Give back the lines of the records exactly, starting at the first and ending at the one with "purple fork: 1 -> 0".

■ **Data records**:
┏━━

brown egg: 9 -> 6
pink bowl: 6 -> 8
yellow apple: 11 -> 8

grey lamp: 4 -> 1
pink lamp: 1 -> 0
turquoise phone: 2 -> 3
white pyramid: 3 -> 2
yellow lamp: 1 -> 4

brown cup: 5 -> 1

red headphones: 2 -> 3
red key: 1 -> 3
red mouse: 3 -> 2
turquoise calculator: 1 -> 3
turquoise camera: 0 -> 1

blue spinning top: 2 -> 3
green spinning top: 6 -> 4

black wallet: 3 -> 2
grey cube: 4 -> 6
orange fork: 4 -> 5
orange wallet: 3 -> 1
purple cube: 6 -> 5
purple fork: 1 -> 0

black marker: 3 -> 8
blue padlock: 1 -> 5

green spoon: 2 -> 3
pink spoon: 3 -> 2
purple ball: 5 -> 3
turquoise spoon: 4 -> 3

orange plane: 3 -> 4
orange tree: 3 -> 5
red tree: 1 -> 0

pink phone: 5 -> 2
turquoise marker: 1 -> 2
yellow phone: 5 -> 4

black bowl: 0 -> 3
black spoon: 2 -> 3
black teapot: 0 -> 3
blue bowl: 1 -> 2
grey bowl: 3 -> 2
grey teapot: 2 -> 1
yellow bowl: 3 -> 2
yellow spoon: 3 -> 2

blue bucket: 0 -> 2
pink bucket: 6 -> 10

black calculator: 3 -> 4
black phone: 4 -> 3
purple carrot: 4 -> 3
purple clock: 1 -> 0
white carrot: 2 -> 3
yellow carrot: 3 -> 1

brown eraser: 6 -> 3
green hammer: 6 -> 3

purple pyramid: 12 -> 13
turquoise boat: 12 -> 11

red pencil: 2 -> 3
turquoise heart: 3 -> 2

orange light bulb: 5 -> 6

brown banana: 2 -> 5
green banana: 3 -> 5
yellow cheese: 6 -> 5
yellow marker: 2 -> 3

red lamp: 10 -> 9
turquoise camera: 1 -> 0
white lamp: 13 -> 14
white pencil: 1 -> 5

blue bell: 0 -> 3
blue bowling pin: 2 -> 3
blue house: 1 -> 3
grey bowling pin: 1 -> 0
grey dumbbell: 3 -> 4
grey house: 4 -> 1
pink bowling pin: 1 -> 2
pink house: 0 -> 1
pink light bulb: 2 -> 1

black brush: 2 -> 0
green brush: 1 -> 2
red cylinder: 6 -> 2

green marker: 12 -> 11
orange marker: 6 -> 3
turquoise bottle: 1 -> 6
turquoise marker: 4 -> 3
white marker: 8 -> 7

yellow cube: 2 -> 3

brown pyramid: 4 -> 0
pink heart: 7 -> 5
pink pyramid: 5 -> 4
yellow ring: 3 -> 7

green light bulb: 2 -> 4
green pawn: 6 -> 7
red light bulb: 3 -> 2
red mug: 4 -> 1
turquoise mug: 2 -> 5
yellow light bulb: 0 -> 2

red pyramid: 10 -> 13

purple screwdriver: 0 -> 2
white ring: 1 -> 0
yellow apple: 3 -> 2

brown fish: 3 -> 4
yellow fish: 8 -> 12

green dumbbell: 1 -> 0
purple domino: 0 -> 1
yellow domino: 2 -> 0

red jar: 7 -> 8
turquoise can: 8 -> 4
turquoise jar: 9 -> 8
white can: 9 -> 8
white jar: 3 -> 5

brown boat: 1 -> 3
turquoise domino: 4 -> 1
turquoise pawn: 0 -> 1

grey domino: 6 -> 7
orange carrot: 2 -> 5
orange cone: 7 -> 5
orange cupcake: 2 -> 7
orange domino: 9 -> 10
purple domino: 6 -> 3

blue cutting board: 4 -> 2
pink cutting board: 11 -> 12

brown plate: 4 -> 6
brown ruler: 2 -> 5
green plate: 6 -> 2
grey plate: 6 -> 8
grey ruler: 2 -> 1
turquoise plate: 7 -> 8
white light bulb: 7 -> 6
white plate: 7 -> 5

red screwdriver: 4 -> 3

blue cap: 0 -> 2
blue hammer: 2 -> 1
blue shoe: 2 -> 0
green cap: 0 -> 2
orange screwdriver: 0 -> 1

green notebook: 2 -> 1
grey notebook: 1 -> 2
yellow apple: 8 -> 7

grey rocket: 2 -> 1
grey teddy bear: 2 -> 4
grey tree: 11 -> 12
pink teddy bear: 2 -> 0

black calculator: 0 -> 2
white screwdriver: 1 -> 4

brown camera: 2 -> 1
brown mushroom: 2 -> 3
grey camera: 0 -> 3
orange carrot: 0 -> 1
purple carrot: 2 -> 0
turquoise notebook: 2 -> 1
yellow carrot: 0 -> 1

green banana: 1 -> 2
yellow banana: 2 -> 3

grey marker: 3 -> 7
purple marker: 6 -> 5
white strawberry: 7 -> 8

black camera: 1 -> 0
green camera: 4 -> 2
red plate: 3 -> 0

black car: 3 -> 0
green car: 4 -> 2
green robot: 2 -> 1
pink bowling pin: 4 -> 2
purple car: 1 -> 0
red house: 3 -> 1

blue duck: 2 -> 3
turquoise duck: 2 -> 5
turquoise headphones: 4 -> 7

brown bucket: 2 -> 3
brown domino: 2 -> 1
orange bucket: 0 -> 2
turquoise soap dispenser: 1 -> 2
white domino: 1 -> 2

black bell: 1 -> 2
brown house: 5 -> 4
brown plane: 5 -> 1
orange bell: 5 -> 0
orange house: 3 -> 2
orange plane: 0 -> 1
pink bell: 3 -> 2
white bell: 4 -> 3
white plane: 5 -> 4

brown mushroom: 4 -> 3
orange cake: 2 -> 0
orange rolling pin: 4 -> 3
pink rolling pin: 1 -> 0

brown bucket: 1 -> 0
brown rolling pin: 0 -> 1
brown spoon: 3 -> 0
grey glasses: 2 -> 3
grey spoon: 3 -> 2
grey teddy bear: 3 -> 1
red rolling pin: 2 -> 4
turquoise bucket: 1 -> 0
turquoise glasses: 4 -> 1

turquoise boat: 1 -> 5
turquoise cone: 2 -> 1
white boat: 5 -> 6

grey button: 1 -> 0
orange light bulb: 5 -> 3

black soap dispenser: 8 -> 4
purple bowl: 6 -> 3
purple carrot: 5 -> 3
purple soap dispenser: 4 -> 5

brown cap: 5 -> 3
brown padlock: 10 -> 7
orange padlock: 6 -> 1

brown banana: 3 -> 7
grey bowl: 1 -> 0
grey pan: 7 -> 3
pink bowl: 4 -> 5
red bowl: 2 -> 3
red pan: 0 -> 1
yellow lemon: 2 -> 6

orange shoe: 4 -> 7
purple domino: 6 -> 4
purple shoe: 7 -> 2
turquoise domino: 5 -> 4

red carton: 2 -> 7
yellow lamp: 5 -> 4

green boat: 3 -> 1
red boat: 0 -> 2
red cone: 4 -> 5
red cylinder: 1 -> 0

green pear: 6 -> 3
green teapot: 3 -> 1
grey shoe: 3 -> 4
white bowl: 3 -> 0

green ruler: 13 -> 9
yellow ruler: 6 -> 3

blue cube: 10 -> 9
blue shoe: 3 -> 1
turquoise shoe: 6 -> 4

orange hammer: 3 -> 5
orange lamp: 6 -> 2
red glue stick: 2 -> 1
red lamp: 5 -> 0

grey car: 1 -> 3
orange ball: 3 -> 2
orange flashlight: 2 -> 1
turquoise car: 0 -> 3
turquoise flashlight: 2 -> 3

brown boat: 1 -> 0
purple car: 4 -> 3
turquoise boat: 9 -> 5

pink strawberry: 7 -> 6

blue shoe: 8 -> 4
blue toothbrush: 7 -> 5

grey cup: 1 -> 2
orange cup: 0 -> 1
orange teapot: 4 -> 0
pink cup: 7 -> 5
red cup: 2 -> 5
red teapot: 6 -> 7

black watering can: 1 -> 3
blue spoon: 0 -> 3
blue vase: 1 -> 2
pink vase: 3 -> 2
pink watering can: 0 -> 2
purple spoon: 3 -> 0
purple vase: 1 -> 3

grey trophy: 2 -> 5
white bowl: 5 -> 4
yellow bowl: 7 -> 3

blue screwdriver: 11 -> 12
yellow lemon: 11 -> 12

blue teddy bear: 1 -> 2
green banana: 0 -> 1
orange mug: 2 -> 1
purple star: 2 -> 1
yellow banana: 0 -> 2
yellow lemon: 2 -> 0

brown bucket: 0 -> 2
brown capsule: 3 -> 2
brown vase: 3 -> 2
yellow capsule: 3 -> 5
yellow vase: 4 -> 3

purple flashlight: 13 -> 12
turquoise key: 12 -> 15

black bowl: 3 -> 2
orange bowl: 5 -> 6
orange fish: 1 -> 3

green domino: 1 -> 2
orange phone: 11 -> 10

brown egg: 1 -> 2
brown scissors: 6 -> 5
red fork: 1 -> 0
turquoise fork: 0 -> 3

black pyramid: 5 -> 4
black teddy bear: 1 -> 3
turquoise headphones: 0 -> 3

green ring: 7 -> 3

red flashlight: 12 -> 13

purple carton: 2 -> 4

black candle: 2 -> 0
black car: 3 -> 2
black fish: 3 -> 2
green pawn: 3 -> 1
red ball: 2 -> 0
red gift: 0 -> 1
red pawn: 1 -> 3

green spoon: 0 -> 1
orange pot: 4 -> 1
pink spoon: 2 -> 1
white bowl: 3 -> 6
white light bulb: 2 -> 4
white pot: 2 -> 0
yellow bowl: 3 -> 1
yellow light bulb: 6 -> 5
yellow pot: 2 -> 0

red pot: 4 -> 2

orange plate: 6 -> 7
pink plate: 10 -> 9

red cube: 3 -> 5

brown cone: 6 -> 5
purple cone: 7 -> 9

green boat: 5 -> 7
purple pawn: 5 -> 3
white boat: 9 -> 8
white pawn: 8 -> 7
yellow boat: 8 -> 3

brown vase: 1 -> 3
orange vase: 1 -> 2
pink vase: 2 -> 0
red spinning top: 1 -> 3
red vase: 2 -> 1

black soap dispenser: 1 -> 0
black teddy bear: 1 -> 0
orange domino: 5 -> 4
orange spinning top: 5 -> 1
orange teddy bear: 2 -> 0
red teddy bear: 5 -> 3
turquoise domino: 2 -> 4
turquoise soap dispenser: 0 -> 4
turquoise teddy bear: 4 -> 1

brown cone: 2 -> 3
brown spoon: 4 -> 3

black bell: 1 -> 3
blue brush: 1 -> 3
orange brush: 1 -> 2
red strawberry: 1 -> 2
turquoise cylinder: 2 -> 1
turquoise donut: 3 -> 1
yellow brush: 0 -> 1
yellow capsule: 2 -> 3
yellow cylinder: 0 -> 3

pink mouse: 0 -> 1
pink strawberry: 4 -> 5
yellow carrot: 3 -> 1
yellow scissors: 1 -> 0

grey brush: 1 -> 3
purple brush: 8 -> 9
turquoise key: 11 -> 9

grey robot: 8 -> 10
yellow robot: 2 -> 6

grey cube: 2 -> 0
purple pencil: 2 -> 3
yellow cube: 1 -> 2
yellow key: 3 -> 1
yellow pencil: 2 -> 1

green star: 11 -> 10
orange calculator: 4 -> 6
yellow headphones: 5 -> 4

┗━━

■ **Answer space**:
brown egg: 9 -> 6
pink bowl: 6 -> 8
yellow apple: 11 -> 8

grey lamp: 4 -> 1
pink lamp: 1 -> 0
turquoise phone: 2 -> 3
white pyramid: 3 -> 2
yellow lamp: 1 -> 4

brown cup: 5 -> 1

red headphones: 2 -> 3
red key: 1 -> 3
red mouse: 3 -> 2
turquoise calculator: 1 -> 3
turquoise camera: 0 -> 1

blue spinning top: 2 -> 3
green spinning top: 6 -> 4

black wallet: 3 -> 2
grey cube: 4 -> 6
orange fork: 4 -> 5
orange wallet: 3 -> 1
purple cube: 6 -> 5
purple fork: 1 -> 0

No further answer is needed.